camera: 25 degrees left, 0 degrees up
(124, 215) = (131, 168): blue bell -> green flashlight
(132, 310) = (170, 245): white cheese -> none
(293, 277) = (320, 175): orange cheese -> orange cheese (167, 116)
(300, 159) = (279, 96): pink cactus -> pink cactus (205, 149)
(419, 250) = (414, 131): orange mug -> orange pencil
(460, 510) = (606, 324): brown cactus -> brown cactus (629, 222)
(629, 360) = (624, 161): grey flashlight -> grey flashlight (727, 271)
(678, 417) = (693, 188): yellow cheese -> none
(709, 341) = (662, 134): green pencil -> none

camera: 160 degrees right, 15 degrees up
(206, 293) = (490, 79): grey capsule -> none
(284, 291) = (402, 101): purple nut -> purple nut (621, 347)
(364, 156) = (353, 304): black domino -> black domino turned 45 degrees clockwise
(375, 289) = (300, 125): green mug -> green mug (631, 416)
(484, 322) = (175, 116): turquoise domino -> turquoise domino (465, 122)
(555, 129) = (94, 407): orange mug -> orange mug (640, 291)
· · · · ·
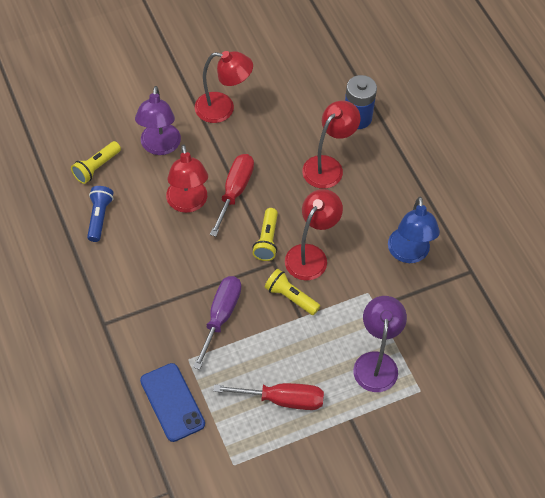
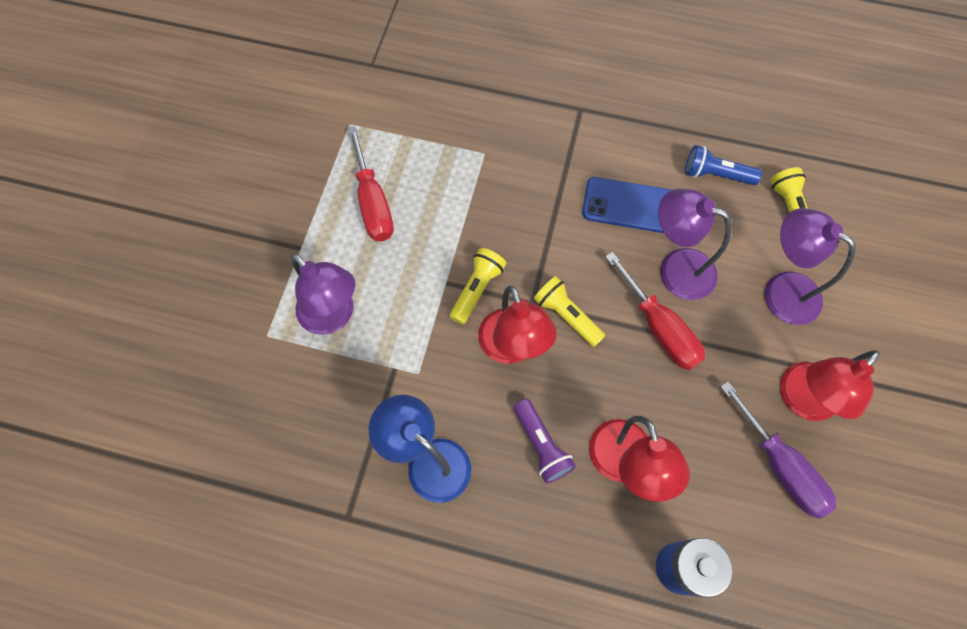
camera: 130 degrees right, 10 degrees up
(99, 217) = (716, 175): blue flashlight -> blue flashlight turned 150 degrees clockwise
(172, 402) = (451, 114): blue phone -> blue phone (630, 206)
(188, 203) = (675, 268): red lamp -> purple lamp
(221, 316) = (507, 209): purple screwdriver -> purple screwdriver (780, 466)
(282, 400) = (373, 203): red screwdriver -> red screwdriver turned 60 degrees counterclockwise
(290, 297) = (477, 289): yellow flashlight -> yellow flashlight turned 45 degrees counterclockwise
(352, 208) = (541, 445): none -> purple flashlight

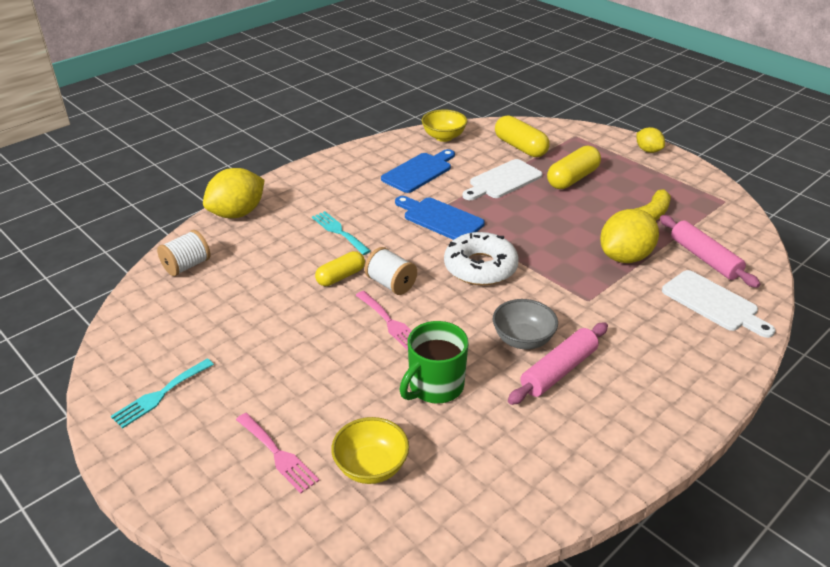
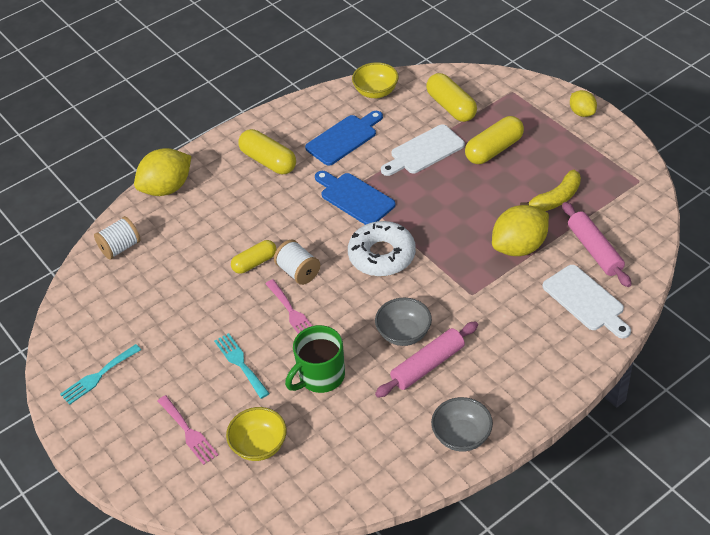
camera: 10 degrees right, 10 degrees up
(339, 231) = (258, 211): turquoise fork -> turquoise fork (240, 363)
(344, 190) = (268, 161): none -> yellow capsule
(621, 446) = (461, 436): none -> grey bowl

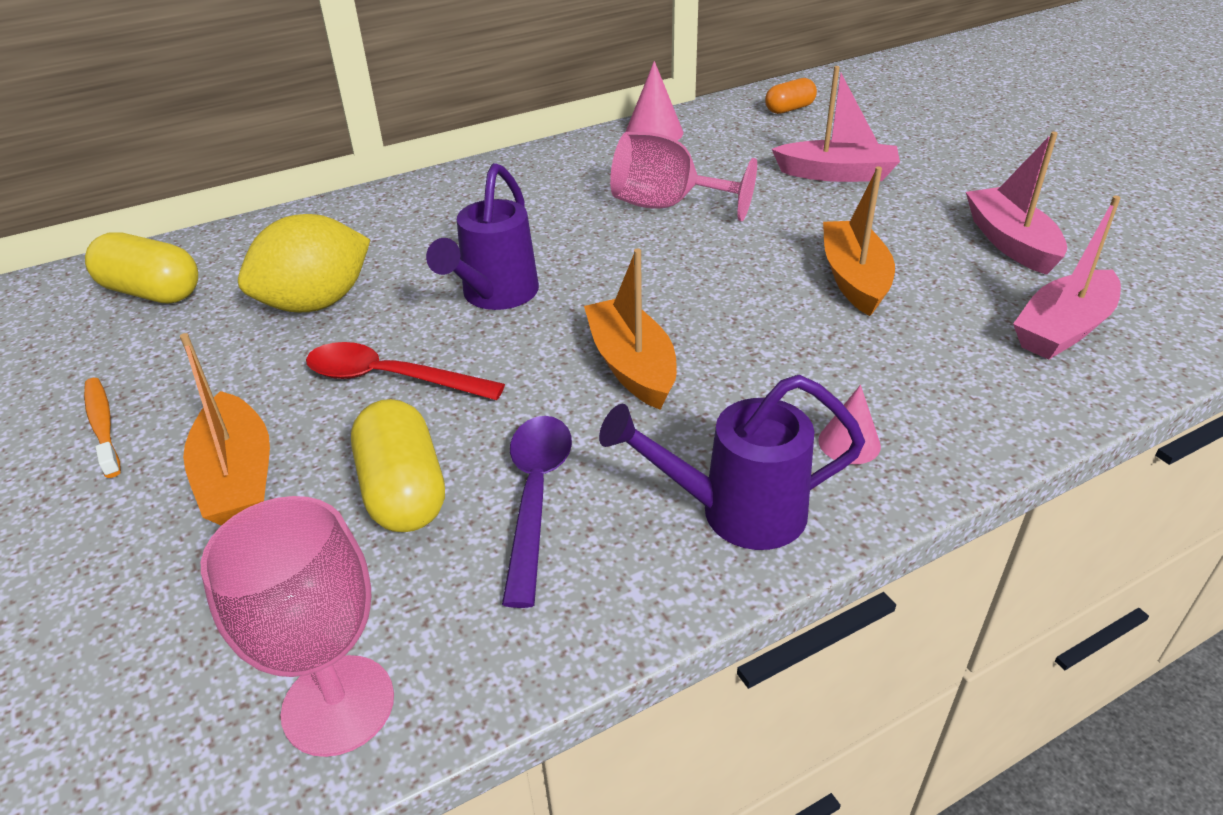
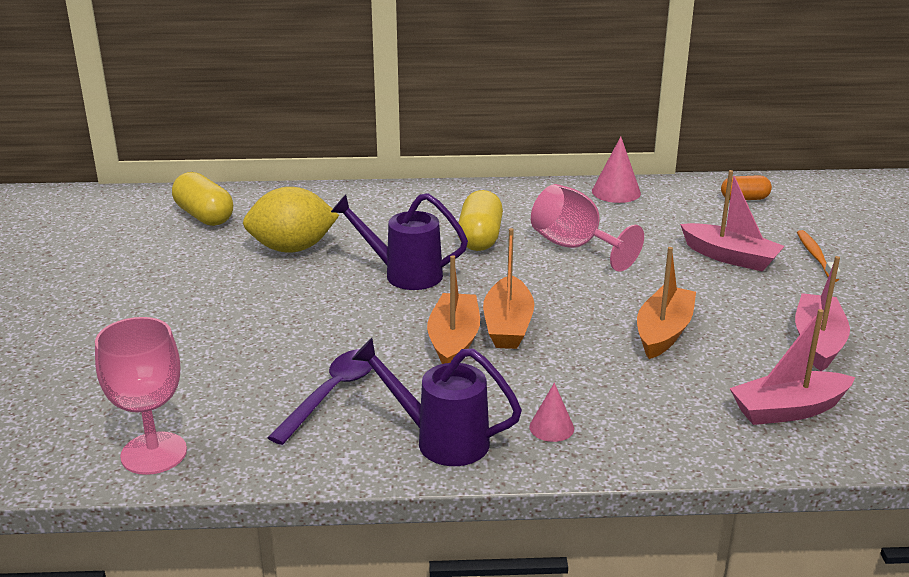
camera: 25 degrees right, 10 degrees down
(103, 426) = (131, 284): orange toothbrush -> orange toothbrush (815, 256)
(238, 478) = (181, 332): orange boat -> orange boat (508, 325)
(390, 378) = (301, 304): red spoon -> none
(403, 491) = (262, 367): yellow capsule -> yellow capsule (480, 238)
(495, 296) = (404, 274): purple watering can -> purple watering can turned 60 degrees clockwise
· · · · ·
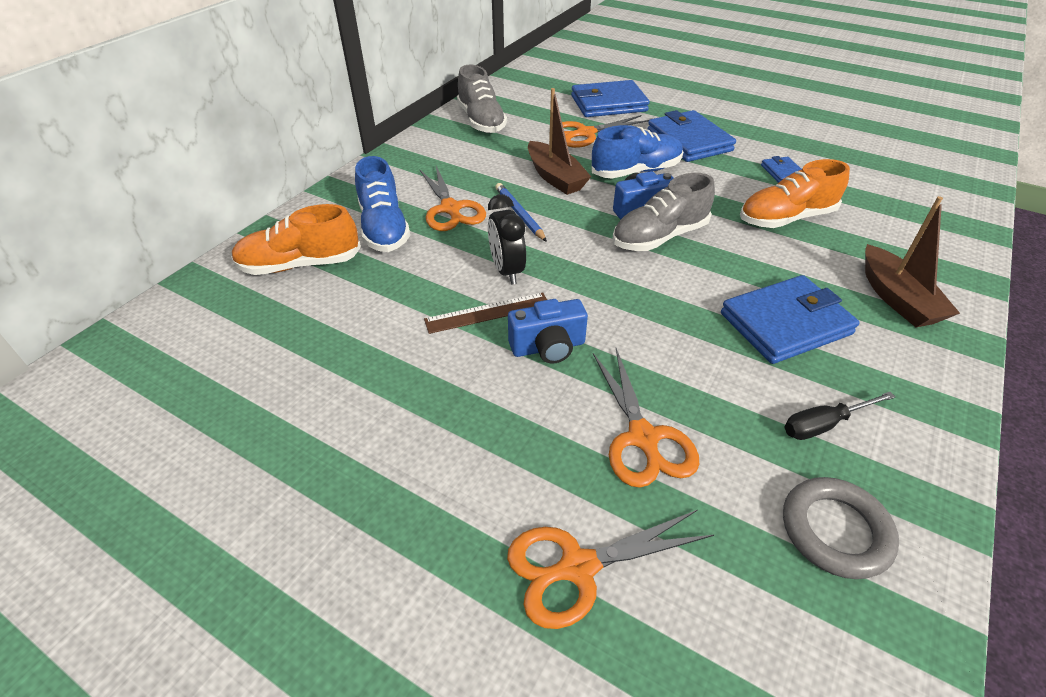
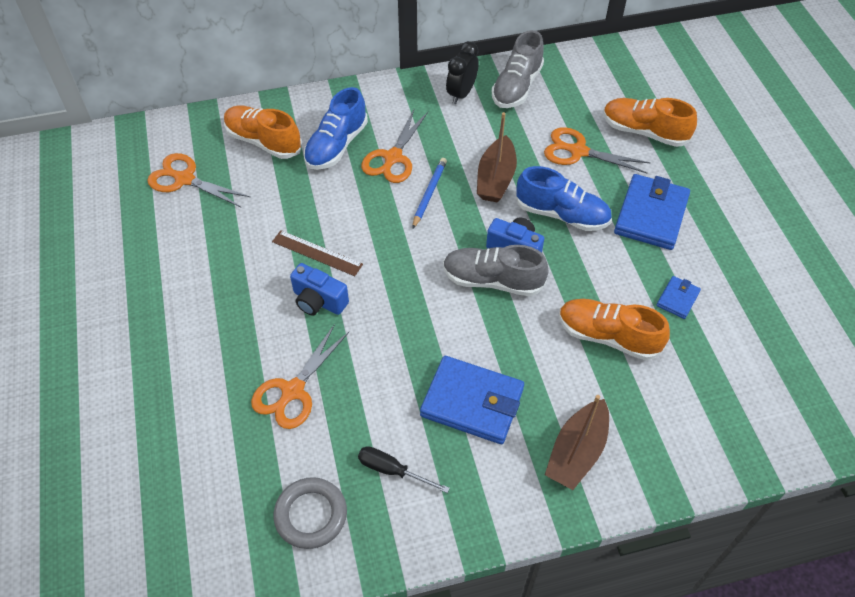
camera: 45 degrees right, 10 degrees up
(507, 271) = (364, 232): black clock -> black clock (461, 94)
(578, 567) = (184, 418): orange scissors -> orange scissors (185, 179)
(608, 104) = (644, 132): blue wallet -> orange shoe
· · · · ·
WHAT YOU WILL DO
Print the part of the listing above that opens with the line containing "(352, 208) = (541, 445): none" and closes with the line containing "(238, 478) = (181, 332): orange". Copy it exactly, both ends included, and omit the pictures.

WORKED SOLUTION
(352, 208) = (541, 445): none -> purple flashlight

camera: 10 degrees right, 10 degrees up
(339, 231) = (258, 211): turquoise fork -> turquoise fork (240, 363)
(344, 190) = (268, 161): none -> yellow capsule
(621, 446) = (461, 436): none -> grey bowl

camera: 25 degrees right, 10 degrees down
(103, 426) = (131, 284): orange toothbrush -> orange toothbrush (815, 256)
(238, 478) = (181, 332): orange boat -> orange boat (508, 325)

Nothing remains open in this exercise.